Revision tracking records

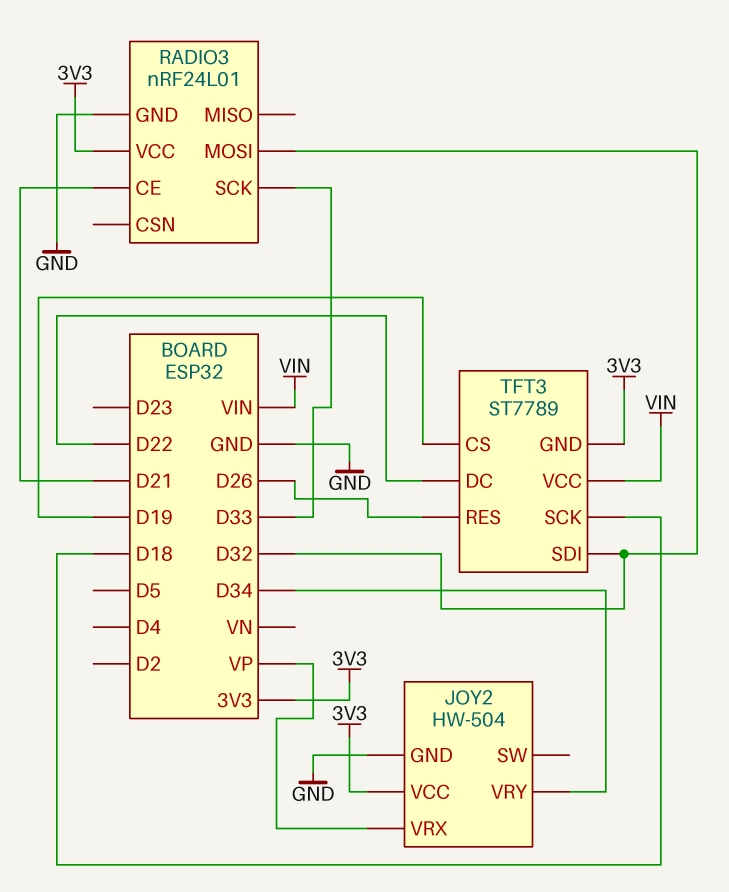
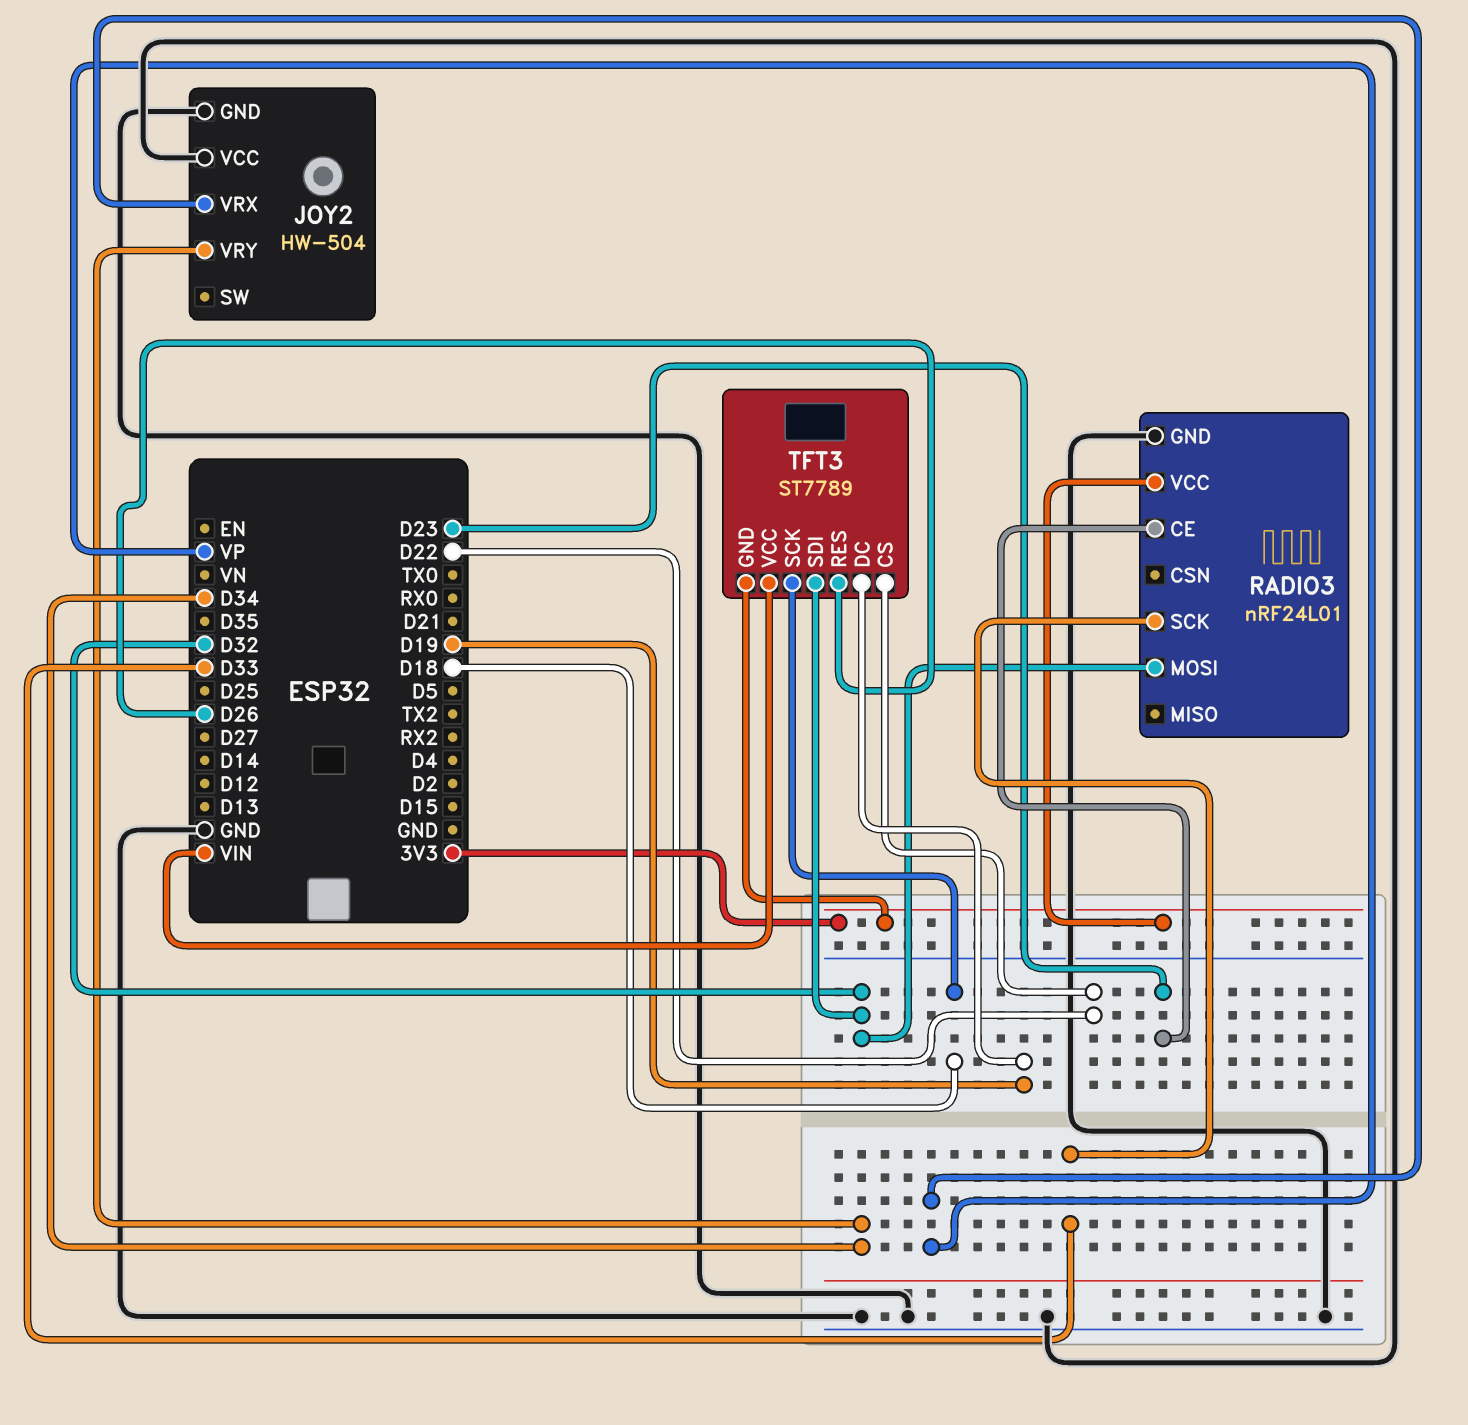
JOY2 pin VCC: 3V3 -> GND
RADIO3 pin CE: D21 -> D23
TFT3 pin CS: D19 -> D22
TFT3 pin DC: D22 -> D19

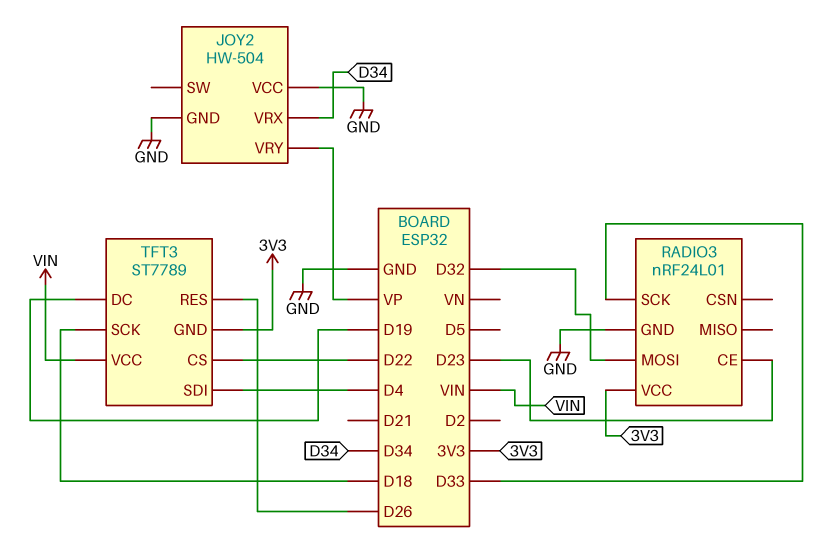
JOY2 pin VRX: VP -> D34
JOY2 pin VRY: D34 -> VP
TFT3 pin SDI: D32 -> D4

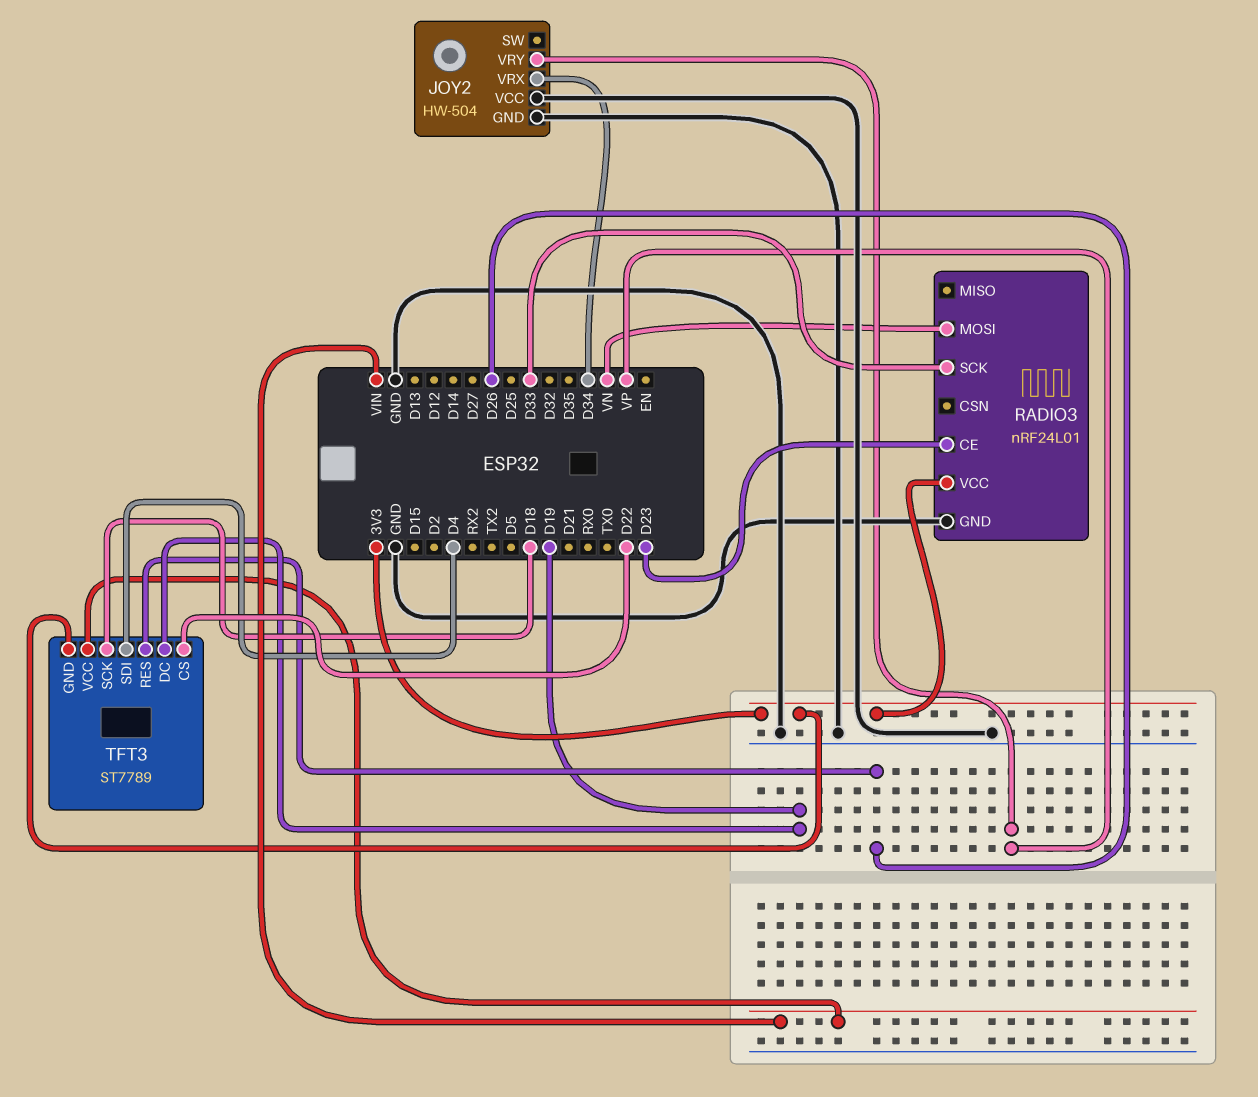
RADIO3 pin MOSI: D32 -> VN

What to do: Please transcribe word for word the lines from the one bearing "TFT3 pin DC: D22 -> D19" through the last line of the records above, omitting the pictures.

Task solution:
TFT3 pin DC: D22 -> D19

JOY2 pin VRX: VP -> D34
JOY2 pin VRY: D34 -> VP
TFT3 pin SDI: D32 -> D4

RADIO3 pin MOSI: D32 -> VN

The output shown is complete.